Copy out every line below that contains the string "fraction". Case counts.

━━━ Data for this exercise

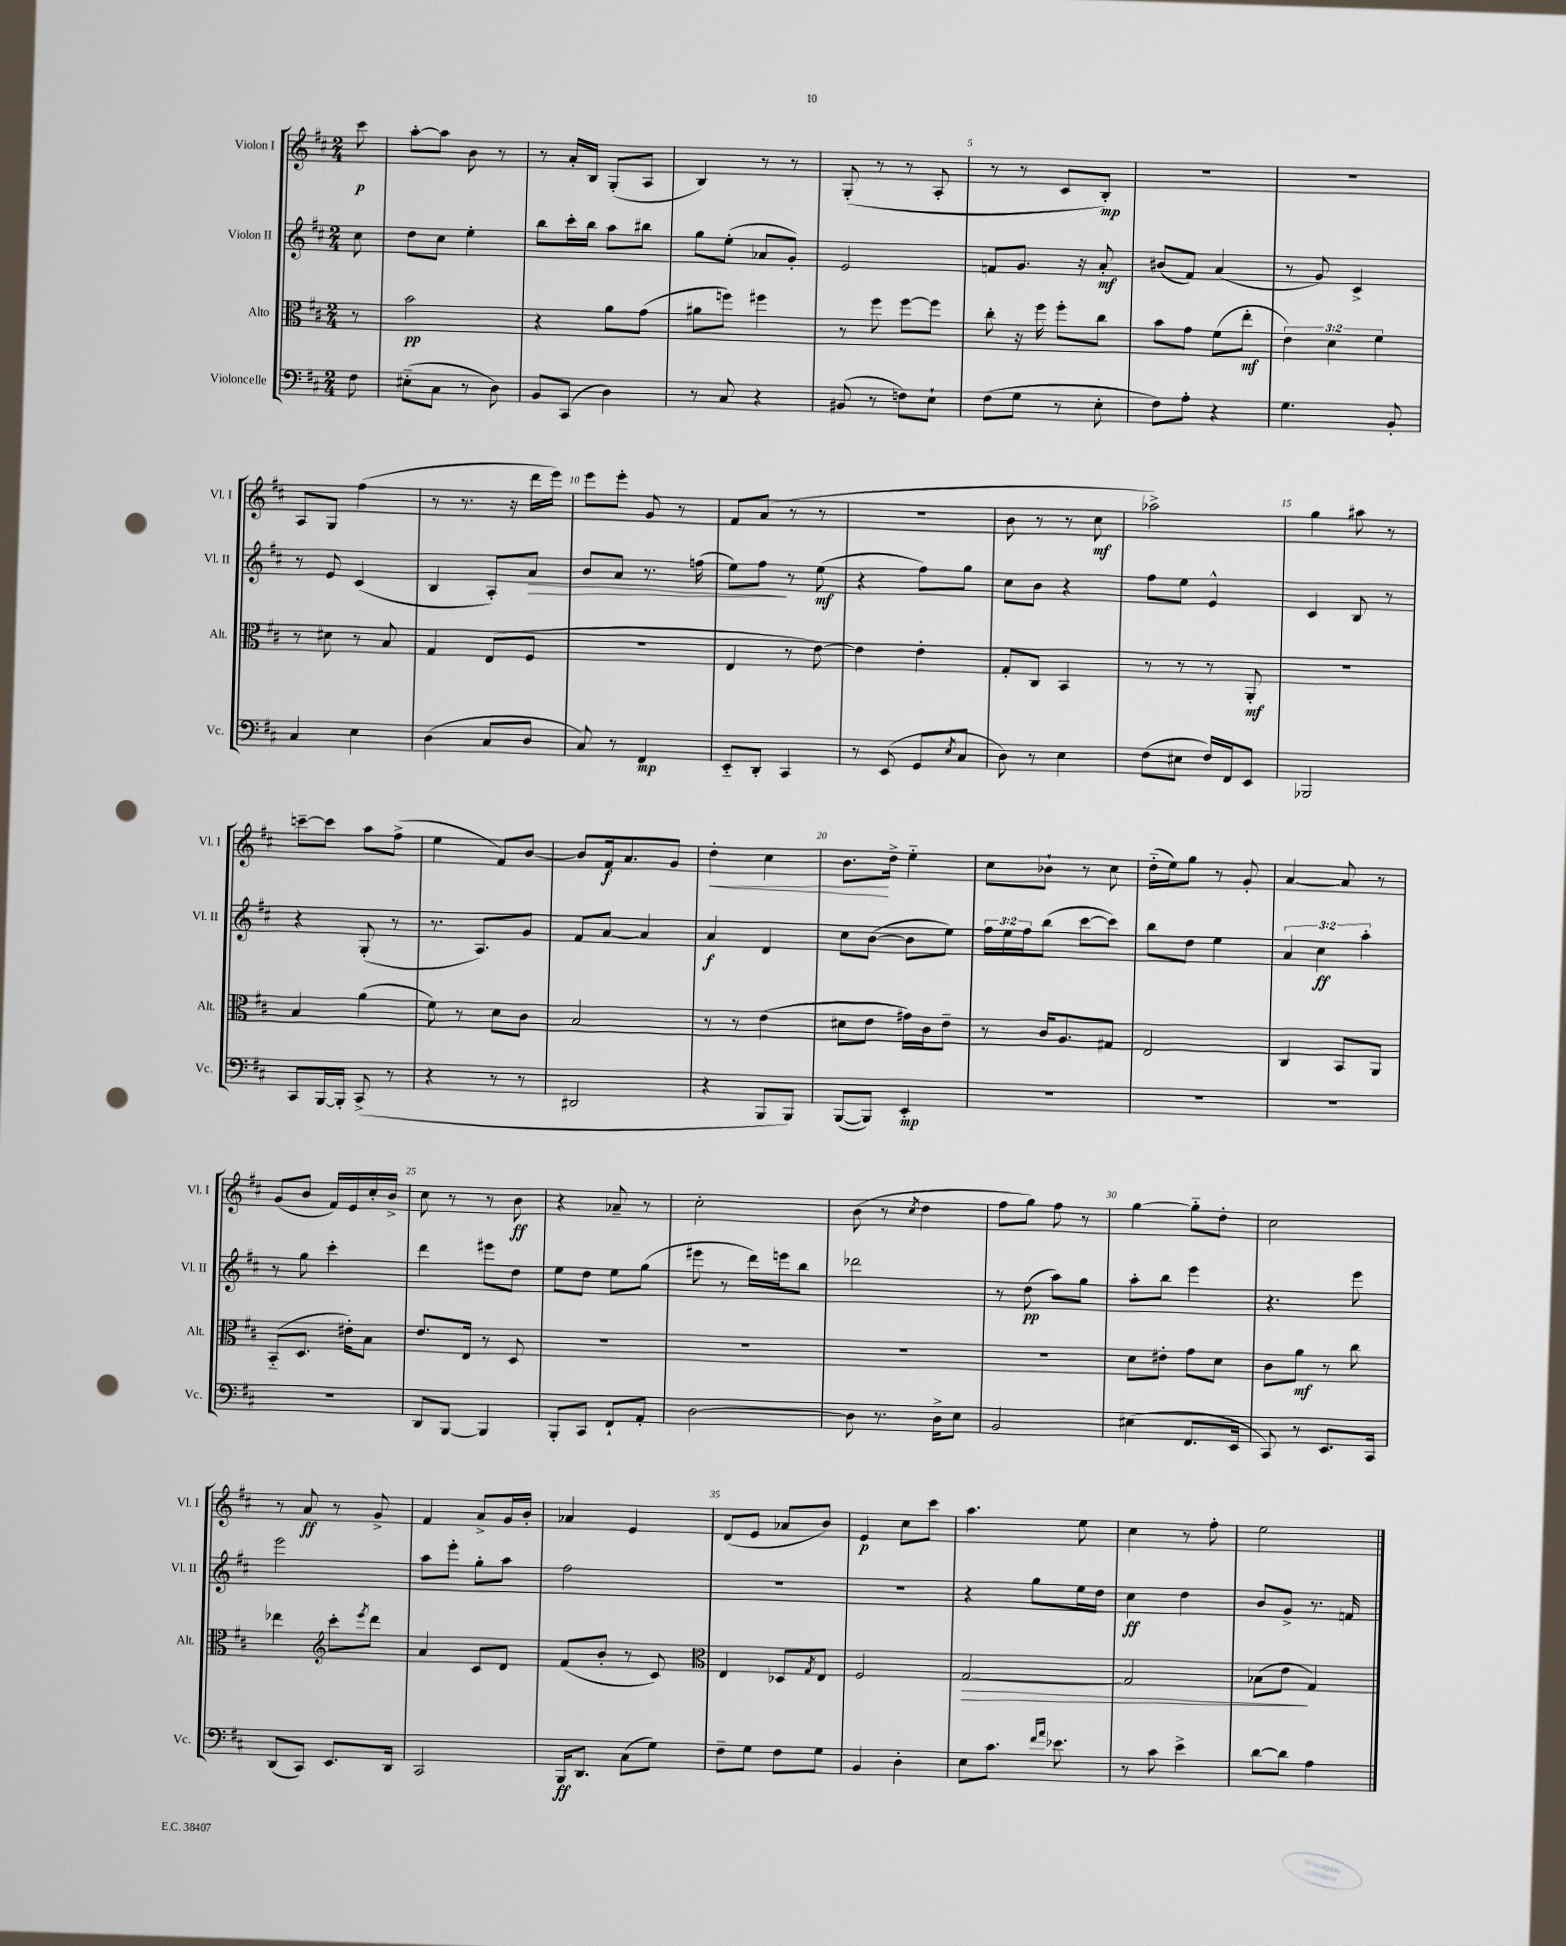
<<
\new StaffGroup <<
\new Staff = "s0" \with { instrumentName = "Violon I" shortInstrumentName = "Vl. I" } {
    \clef treble \key d \major \numericTimeSignature \time 2/4 \partial 8
    cis'''8\p |
    a''8~-. a''8 b'8 r8 |
    r8 a'16-. b16 g8-.( a8 |
    b4) r8 r8 |
    g8-.( r8 r8 a8-. |
    r8 r8 cis'8 b8-.\mp) |
    R2 |
    r2 |
    a8 g8 fis''4( |
    r8 r8. r16 d'''16 e'''16) |
    e'''8 e'''8-. g'8 r8 |
    fis'8 a'8( r8 r8 |
    R2 |
    b'8 r8 r8 cis''8\mf |
    aes''2->) |
    g''4 ais''8 r8 |
    c'''8~-- c'''8 a''8 fis''8->( |
    e''4 fis'8) b'8~ |
    b'8 fis'16\f a'8. g'8 |
    d''4-.\< cis''4 |
    b'8.\! d''16-> e''4-_ |
    cis''8 bes'8-! r8 cis''8 |
    d''16-_( e''16) g''8 r8 g'8-. |
    a'4~ a'8 r8 |
    g'8( b'8 fis'16) e'16 cis''16-. b'16-> |
    cis''8 r8 r8 b'8\ff |
    r4 aes'8-- r8 |
    cis''2-. |
    b'8( r8 \acciaccatura { cis''8 } d''4 |
    fis''8 g''8) fis''8 r8 |
    g''4~ g''8-_ d''8-. |
    cis''2 |
    r8 a'8\ff r8 g'8-> |
    fis'4 a'8-> g'16 b'16-. |
    aes'4 e'4 |
    d'8( e'8 aes'8 b'8) |
    e'4\p cis''8 cis'''8 |
    a''4. e''8 |
    cis''4 r8 fis''8-. |
    e''2 \bar "|." |
}
\new Staff = "s1" \with { instrumentName = "Violon II" shortInstrumentName = "Vl. II" } {
    \clef treble \key d \major \numericTimeSignature \time 2/4 \override Staff.TupletNumber.text = #tuplet-number::calc-fraction-text \partial 8
    cis''8 |
    d''8 cis''8 e''4-. |
    b''8 cis'''16-. b''16 a''8 bis''8 |
    g''8 e''8-.( aes'8 g'8-.) |
    e'2 |
    f'8 g'8. r16 a'8-.\mf |
    bis'8( fis'8) a'4( |
    r8 g'8) cis'4-> |
    r8 e'8 cis'4( |
    b4 a8-.) a'8\> |
    b'8 a'8 r8. f''16( |
    e''8) fis''8\! r8 e''8\mf( |
    r4 fis''8) g''8 |
    cis''8 b'8 r4 |
    fis''8 e''8 e'4-^ |
    cis'4 b8 r8 |
    r4 g8-.( r8 |
    r8. a8.) g'8 |
    fis'8 a'8~ a'4 |
    a'4\f d'4 |
    cis''8 b'8~( b'8 e''8) |
    \tuplet 3/2 { fis''16 e''16 fis''16 } b''8( cis'''8~ cis'''8) |
    b''8 d''8 e''4 |
    \tuplet 3/2 { a'4 cis''4\ff a''4-. } |
    r8 g''8 cis'''4-. |
    d'''4 eis'''8 d''8 |
    e''8 d''8 e''8 g''8( |
    eis'''8 r8 d'''16) e'''16 b''8 |
    des'''2 |
    r8 d''8\pp( a''8) g''8 |
    a''8-. b''8 e'''4 |
    r4. e'''8 |
    e'''2 |
    a''8 e'''8-. g''8-. a''8 |
    fis''2 |
    R2 |
    R2 |
    r4 g''8 e''16 d''16 |
    cis''4\ff d''4 |
    b'8 g'8-> r8. f'16 \bar "|." |
}
\new Staff = "s2" \with { instrumentName = "Alto" shortInstrumentName = "Alt." } {
    \clef alto \key d \major \numericTimeSignature \time 2/4 \override Staff.TupletNumber.text = #tuplet-number::calc-fraction-text \partial 8
    r8 |
    b'2\pp |
    r4 a'8 g'8( |
    ais'8 f''8) fis''4 |
    r8 fis''8 fis''8~ fis''8 |
    cis''8-. r16 fis''16 fis''8-. cis''8 |
    b'8 g'8 fis'8( e''8-.\mf |
    \tuplet 3/2 { e'4) d'4 fis'4 } |
    r8 dis'8 r8 b8 |
    g4 e8( fis8 |
    R2 |
    e4 r8 e'8~) |
    e'4 e'4-. |
    g8-. cis8 b,4 |
    r8 r8 r8 a,8-.\mf |
    R2 |
    b4 a'4( |
    fis'8) r8 d'8 cis'8 |
    b2 |
    r8 r8 e'4( |
    dis'8 e'8 gis'16) cis'16 e'8-- |
    r8 cis'16 a8. gis8 |
    e2 |
    cis4 b,8 a,8 |
    b,8-_( d8. eis'16-.) b8 |
    e'8. e16 r8 d8 |
    R2 |
    R2 |
    R2 |
    R2 |
    d'8 eis'8-. g'8 d'8 |
    cis'8 a'8\mf r8 cis''8 |
    ees''4 \clef treble cis'''8-. \acciaccatura { e'''8 } d'''8 |
    a'4 cis'8 d'8 |
    fis'8( b'8-. r8 cis'8) |
    \clef alto e4 des8 \acciaccatura { g8 } e8 |
    fis2 |
    g2~\> |
    g2 |
    bes8( e'8\! g4) \bar "|." |
}
\new Staff = "s3" \with { instrumentName = "Violoncelle" shortInstrumentName = "Vc." } {
    \clef bass \key d \major \numericTimeSignature \time 2/4 \partial 8
    fis8 |
    eis8-_( cis8 r8 d8) |
    b,8 cis,8( d4) |
    r8 cis8 r4 |
    bis,8( r8 f8) e8-! |
    fis8( g8 r8 e8-. |
    fis8) a8-. r4 |
    g4. b,8-. |
    cis4 e4 |
    d4( cis8 d8 |
    cis8) r8 fis,4\mp |
    e,8-_ d,8-. cis,4 |
    r8 e,8( g,8 \acciaccatura { e8 } cis8 |
    d8) r8 e4 |
    fis8( eis8 fis16) fis,16 e,8 |
    bes,,2 |
    cis,8 b,,16~ b,,16-. cis,8->( r8 |
    r4 r8 r8 |
    dis,2 |
    r4 b,,8 b,,8) |
    b,,8~( b,,8) e,4-.\mp |
    R2 |
    R2 |
    R2 |
    R2 |
    d,8 b,,8~ b,,4 |
    b,,8-. cis,8 fis,8-! a,8-. |
    d2~ |
    d8 r8. d16-> e8 |
    b,2 |
    eis4( fis,8. e,16 |
    cis,8) r8 e,8. cis,16 |
    d,8( cis,8) e,8. d,16 |
    cis,2 |
    b,,16\ff d,8. cis8( g8) |
    fis8-- g8 fis8 g8 |
    b,4 d4-. |
    e8 cis'8. \grace { fis'16 a'16 } ees'8. |
    r8 cis'8 e'4-> |
    d'8~ d'8 a4 \bar "|." |
}
>>
>>
\layout { \context { \Score \override BarNumber.break-visibility = ##(#f #t #t) barNumberVisibility = #(every-nth-bar-number-visible 5) } }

━━━━━━

> [Answer below]
    \clef treble \key d \major \numericTimeSignature \time 2/4 \override Staff.TupletNumber.text = #tuplet-number::calc-fraction-text \partial 8
    \clef alto \key d \major \numericTimeSignature \time 2/4 \override Staff.TupletNumber.text = #tuplet-number::calc-fraction-text \partial 8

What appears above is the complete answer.